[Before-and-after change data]
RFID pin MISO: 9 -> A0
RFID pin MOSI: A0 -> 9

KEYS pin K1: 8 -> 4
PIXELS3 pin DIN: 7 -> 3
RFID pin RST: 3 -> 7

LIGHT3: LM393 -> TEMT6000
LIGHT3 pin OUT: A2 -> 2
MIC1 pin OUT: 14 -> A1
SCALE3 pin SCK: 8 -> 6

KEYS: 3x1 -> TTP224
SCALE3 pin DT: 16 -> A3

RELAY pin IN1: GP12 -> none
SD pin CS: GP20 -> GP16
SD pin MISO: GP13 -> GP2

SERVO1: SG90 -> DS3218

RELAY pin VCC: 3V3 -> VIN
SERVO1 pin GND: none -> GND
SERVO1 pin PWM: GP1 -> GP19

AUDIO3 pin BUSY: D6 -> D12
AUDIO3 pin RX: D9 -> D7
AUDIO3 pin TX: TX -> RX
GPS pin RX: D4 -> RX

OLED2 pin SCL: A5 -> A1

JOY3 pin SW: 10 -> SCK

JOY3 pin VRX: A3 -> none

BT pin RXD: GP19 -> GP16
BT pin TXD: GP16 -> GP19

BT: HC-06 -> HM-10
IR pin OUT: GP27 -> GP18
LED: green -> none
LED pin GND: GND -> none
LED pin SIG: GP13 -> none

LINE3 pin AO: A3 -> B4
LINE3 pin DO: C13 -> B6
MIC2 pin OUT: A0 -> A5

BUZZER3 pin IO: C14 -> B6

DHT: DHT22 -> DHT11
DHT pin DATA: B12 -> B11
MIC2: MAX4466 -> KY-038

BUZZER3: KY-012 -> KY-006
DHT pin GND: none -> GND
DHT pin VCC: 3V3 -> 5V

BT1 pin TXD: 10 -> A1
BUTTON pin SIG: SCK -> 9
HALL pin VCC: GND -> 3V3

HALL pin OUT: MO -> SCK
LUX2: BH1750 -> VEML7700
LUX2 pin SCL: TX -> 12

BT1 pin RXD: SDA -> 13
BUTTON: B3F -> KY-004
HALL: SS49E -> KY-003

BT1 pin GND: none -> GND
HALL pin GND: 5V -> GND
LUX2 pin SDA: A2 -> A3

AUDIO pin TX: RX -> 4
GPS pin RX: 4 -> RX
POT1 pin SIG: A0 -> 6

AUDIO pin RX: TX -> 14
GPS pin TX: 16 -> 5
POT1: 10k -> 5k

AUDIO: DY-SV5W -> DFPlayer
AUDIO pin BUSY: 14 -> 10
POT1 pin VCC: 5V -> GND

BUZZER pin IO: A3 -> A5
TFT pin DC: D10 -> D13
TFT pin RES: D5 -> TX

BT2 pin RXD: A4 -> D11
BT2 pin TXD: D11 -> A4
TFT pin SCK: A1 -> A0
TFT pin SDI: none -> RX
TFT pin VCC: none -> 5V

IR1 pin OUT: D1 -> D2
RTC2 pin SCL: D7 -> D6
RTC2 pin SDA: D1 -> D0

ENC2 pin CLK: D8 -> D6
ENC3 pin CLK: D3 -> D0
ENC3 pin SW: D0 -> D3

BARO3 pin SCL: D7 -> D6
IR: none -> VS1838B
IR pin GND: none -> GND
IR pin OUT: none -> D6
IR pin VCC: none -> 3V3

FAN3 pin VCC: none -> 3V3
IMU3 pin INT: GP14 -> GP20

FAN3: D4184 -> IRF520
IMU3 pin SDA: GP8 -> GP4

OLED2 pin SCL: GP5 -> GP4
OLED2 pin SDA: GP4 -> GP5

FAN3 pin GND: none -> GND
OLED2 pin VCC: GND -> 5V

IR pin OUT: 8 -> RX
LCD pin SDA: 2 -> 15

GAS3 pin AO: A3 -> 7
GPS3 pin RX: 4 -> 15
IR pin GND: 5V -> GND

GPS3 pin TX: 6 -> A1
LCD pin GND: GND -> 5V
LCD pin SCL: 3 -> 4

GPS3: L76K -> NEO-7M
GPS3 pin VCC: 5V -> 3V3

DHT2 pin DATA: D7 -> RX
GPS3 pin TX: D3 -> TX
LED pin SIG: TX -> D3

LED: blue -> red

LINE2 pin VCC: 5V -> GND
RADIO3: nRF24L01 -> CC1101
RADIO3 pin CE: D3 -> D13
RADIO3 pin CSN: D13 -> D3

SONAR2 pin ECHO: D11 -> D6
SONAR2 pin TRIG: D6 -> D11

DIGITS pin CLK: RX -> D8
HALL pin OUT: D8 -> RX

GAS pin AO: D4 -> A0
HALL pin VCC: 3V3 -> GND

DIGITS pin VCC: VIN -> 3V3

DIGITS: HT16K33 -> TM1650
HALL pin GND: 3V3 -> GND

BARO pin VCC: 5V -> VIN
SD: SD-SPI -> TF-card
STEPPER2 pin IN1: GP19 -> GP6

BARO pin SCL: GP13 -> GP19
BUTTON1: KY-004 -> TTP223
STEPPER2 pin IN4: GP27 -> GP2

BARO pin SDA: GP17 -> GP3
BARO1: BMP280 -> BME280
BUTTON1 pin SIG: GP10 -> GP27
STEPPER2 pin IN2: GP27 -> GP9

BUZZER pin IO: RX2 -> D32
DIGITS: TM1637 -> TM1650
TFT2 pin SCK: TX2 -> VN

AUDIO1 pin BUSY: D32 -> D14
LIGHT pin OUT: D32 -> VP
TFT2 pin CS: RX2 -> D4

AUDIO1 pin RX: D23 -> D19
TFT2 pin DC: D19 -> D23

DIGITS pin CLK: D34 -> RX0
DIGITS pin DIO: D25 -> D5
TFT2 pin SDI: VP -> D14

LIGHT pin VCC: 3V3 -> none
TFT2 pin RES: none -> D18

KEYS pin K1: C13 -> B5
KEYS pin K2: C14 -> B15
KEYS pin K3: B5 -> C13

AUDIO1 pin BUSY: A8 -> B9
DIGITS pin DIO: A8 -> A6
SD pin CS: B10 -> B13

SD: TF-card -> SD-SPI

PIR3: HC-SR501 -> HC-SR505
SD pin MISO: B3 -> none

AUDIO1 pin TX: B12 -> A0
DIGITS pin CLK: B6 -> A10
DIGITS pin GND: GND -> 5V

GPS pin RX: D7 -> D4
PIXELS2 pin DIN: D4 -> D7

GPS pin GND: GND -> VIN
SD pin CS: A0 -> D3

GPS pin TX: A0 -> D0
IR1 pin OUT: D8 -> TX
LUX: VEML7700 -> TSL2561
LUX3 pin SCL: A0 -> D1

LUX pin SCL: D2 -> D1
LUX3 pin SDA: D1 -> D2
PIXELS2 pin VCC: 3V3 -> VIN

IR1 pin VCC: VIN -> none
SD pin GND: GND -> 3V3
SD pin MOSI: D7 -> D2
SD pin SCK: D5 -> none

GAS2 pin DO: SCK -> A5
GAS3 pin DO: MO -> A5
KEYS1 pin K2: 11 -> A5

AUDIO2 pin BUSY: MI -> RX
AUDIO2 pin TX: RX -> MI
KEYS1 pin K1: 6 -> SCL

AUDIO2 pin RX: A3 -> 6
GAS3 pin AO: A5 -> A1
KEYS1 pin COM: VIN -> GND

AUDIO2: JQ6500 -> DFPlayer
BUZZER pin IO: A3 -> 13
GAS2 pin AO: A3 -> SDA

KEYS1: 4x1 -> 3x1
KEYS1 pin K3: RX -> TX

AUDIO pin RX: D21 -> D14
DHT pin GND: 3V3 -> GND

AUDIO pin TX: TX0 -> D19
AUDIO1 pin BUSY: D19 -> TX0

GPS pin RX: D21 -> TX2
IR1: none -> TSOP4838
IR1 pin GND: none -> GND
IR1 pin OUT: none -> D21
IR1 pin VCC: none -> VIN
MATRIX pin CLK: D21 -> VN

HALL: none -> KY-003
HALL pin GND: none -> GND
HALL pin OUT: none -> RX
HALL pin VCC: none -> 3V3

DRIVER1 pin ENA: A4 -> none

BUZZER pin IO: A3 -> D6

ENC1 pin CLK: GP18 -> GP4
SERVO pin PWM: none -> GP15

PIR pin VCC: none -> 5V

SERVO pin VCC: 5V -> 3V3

**Activity**
Starting at the line that has "SONAR2 pin ECHO: D11 -> D6" and ending at the line that has "BARO pin VCC: 5V -> VIN", please write out the lines above exactly, leaving out all others.

**Response**
SONAR2 pin ECHO: D11 -> D6
SONAR2 pin TRIG: D6 -> D11

DIGITS pin CLK: RX -> D8
HALL pin OUT: D8 -> RX

GAS pin AO: D4 -> A0
HALL pin VCC: 3V3 -> GND

DIGITS pin VCC: VIN -> 3V3

DIGITS: HT16K33 -> TM1650
HALL pin GND: 3V3 -> GND

BARO pin VCC: 5V -> VIN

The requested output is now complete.